* [What to produce] Take the entries below and reproduce exactly the portion that begins at the line containing "[(223,43),(264,11),(255,0),(208,0),(196,9),(223,43)]" and ends at the line containing "[(166,110),(149,88),(128,105),(144,126),(166,110)]", keeping both ends, dropping pictures, and adding nothing else.

[Supplied data Boundary: Start]

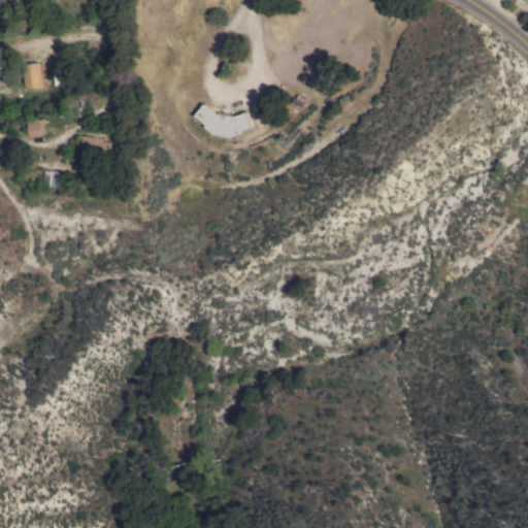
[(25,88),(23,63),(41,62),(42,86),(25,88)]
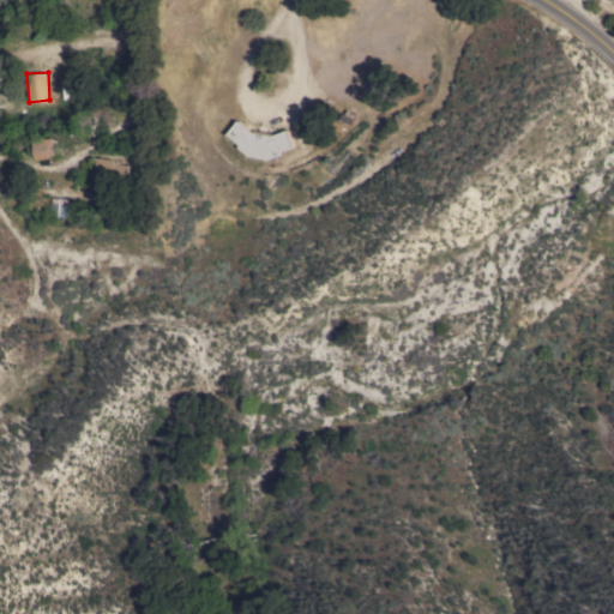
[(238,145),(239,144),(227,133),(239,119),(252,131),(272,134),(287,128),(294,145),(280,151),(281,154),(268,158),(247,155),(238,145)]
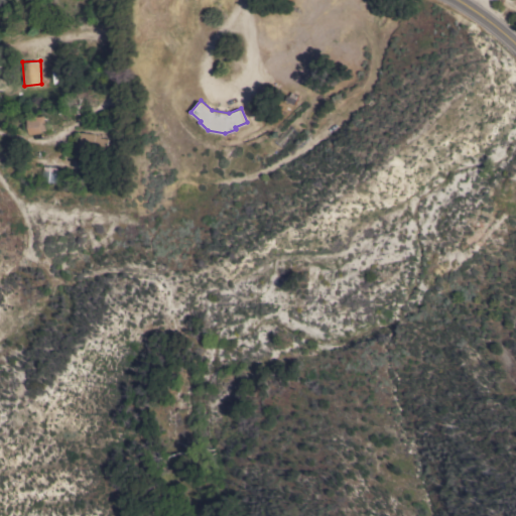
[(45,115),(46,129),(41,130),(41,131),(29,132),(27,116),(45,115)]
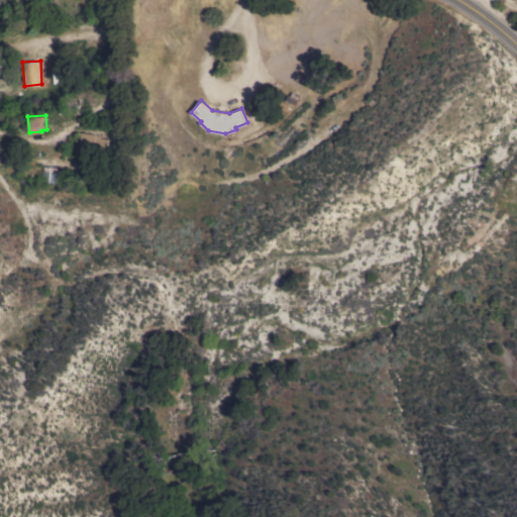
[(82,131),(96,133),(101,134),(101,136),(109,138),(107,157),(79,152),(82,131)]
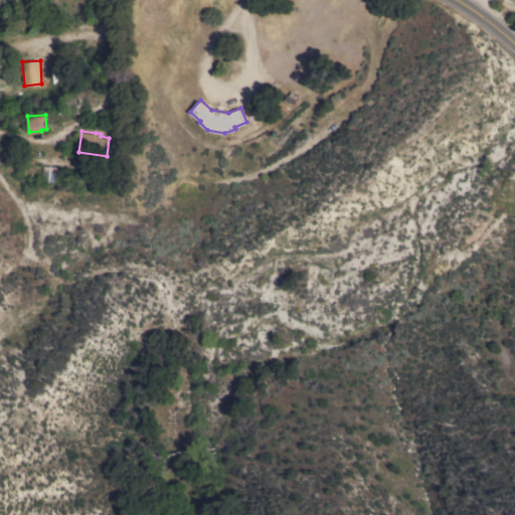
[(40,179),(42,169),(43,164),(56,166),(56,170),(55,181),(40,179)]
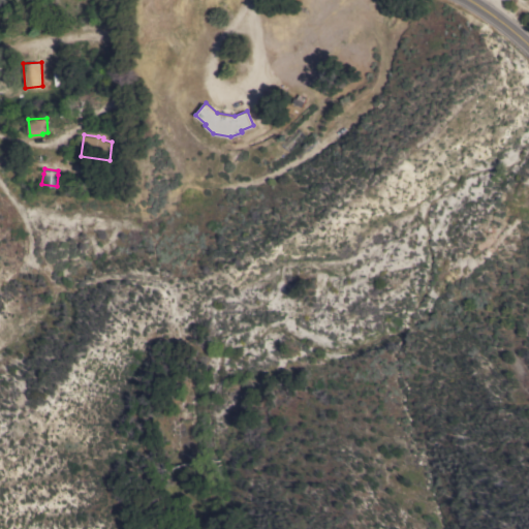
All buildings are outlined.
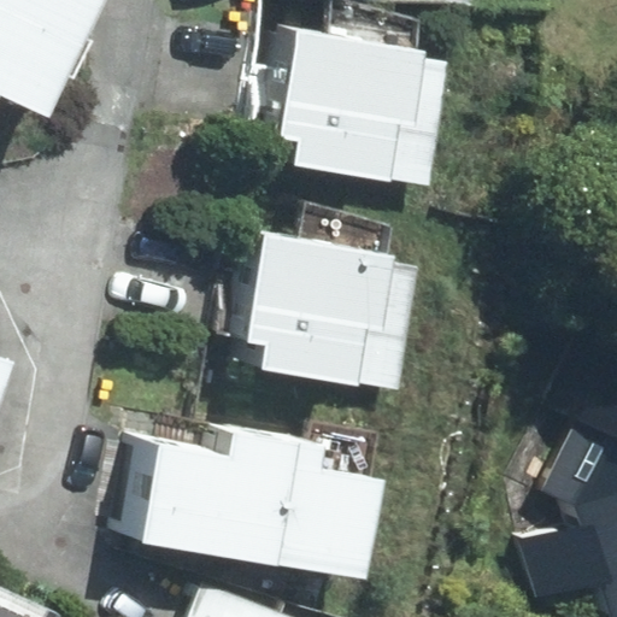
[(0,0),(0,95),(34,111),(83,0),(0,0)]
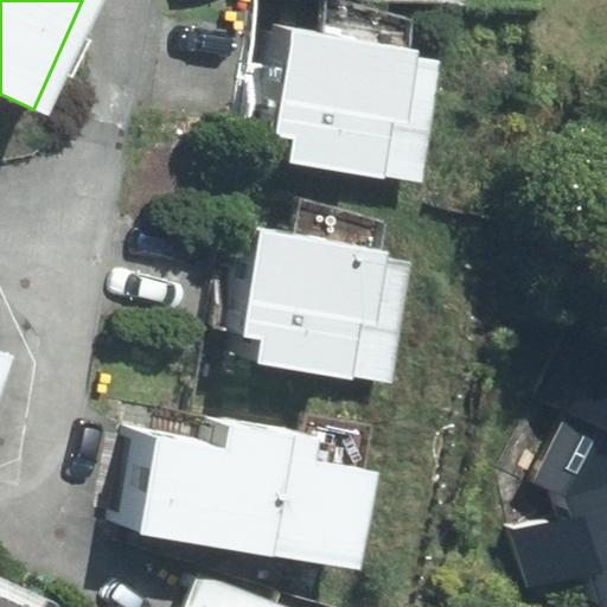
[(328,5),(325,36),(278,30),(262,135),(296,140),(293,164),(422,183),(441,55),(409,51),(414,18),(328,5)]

[Supplied data Boundary: End]
[Supplied data Boundary: Start]

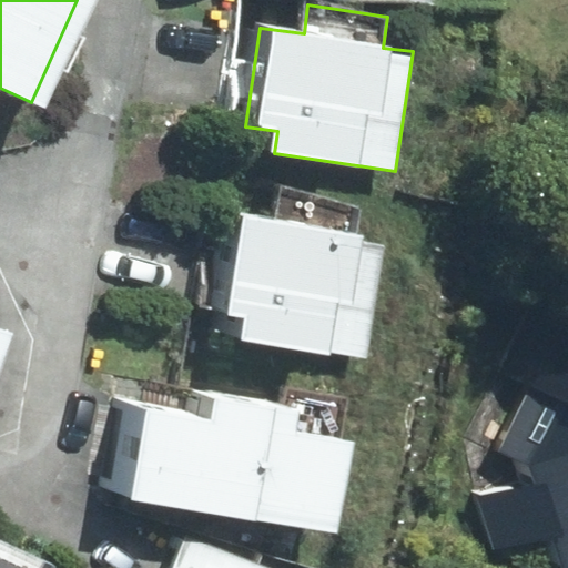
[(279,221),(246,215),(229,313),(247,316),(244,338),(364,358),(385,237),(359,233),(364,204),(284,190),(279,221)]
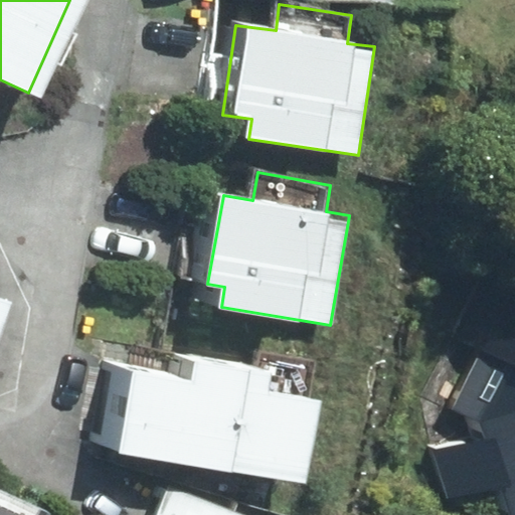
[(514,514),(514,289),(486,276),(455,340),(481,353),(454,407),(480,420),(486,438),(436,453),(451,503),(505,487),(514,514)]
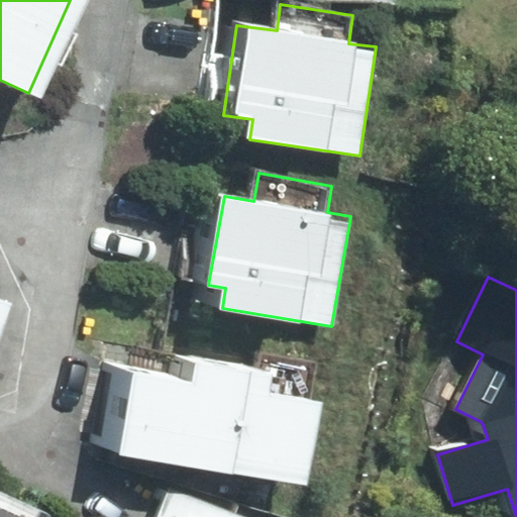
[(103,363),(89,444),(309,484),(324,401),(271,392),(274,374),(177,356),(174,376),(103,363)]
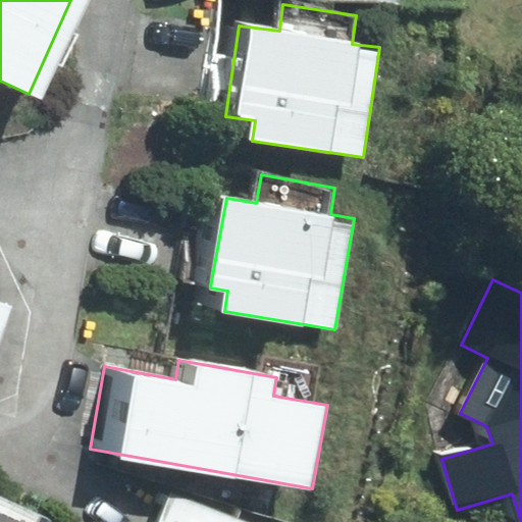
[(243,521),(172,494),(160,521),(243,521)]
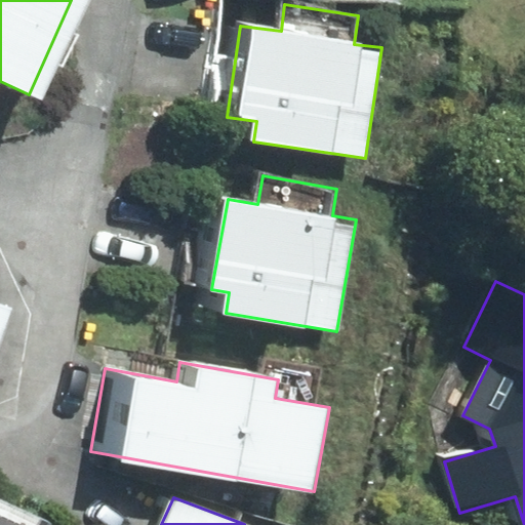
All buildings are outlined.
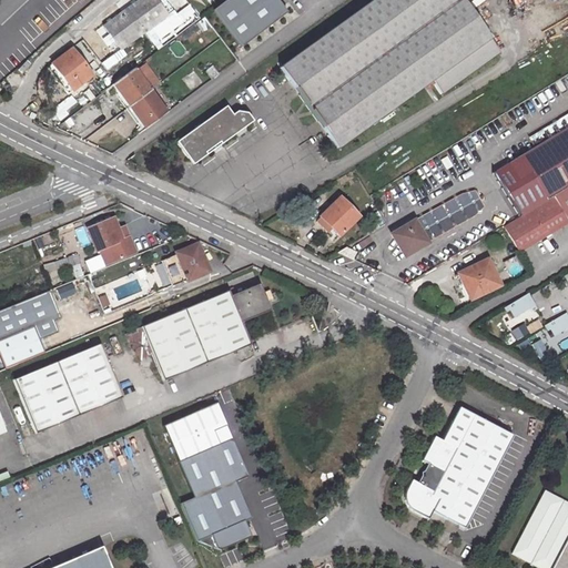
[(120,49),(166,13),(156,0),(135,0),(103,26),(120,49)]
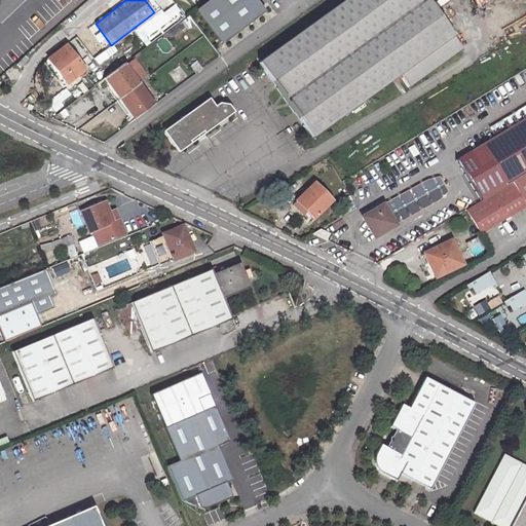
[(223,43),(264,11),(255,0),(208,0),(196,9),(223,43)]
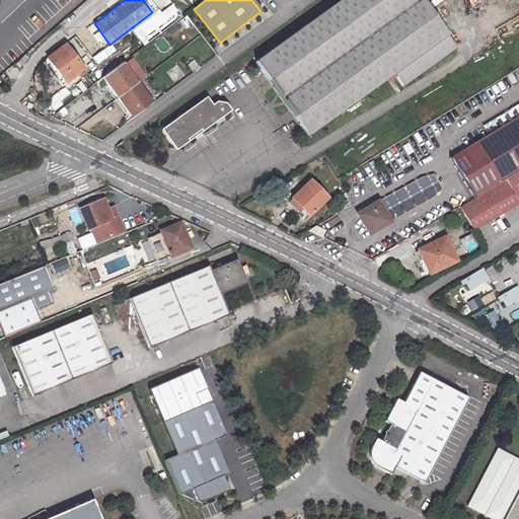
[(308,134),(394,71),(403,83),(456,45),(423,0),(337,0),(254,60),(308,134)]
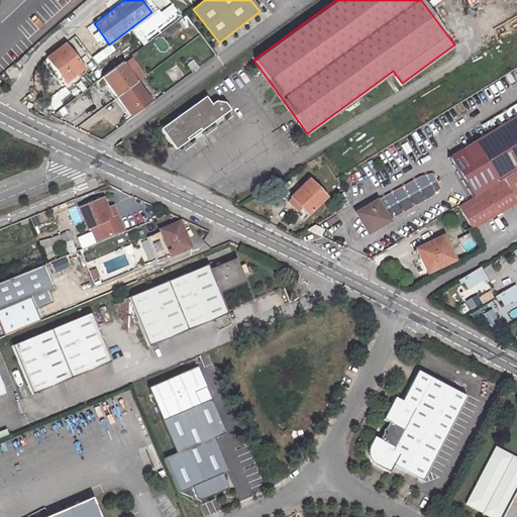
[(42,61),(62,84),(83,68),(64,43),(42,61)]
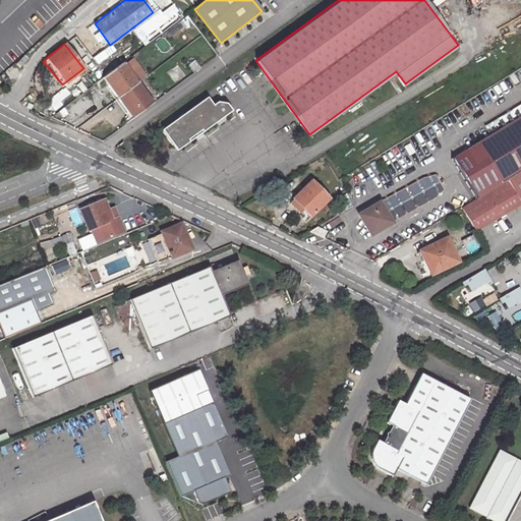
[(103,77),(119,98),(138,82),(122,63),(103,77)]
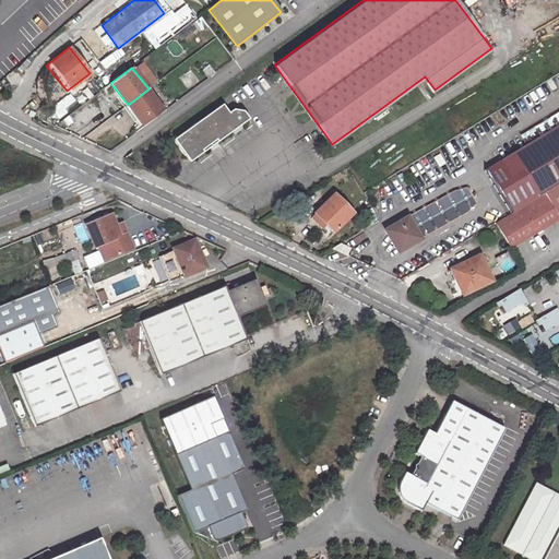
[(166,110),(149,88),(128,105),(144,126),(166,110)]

[Supplied data Boundary: End]
[Supplied data Boundary: Start]

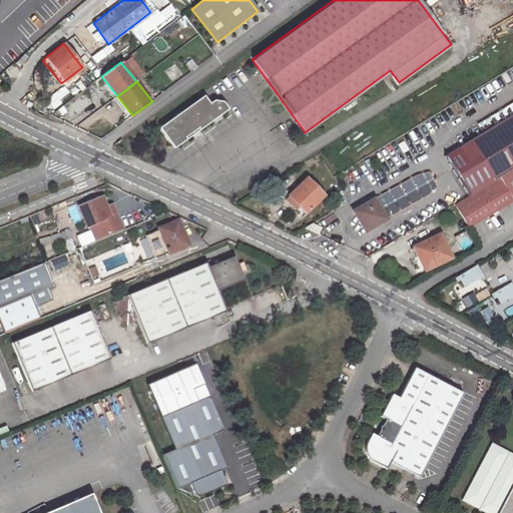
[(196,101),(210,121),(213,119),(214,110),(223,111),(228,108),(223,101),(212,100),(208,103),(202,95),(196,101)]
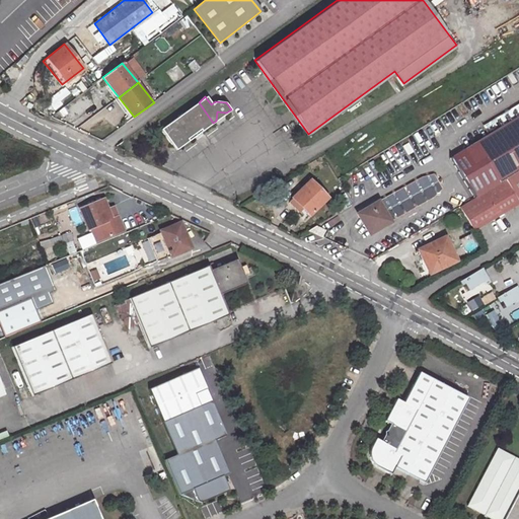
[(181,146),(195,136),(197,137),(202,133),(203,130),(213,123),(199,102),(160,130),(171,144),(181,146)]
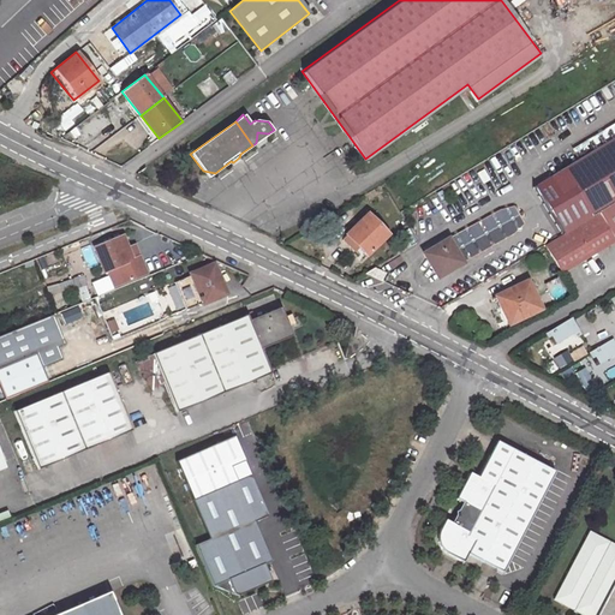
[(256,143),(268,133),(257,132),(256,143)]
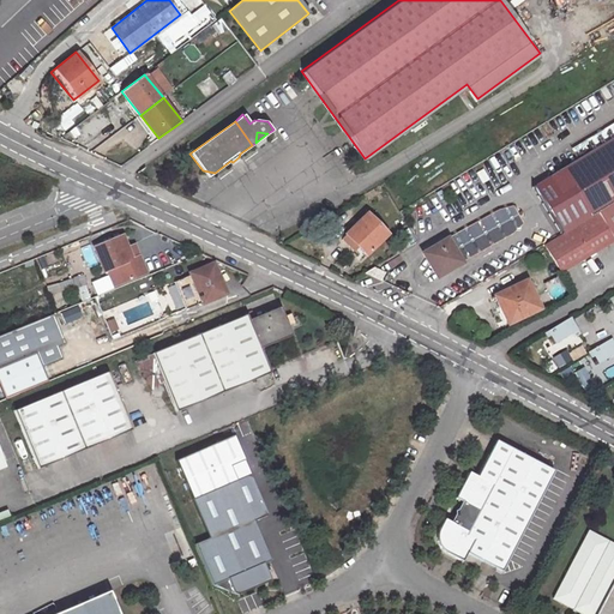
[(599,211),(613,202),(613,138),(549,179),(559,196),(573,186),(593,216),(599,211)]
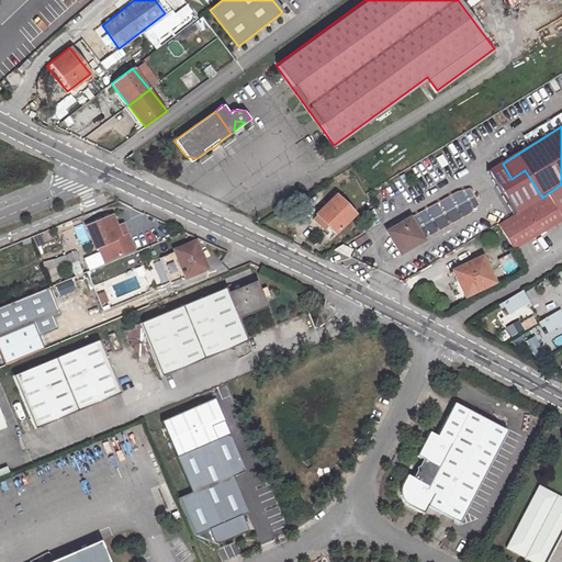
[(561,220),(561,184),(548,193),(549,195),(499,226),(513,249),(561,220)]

[Supplied data Boundary: End]

* [Response below]
[(223,43),(264,11),(255,0),(208,0),(196,9),(223,43)]
[(308,134),(394,71),(403,83),(456,45),(423,0),(337,0),(254,60),(308,134)]
[(42,61),(62,84),(83,68),(64,43),(42,61)]
[(103,77),(119,98),(138,82),(122,63),(103,77)]
[(166,110),(149,88),(128,105),(144,126),(166,110)]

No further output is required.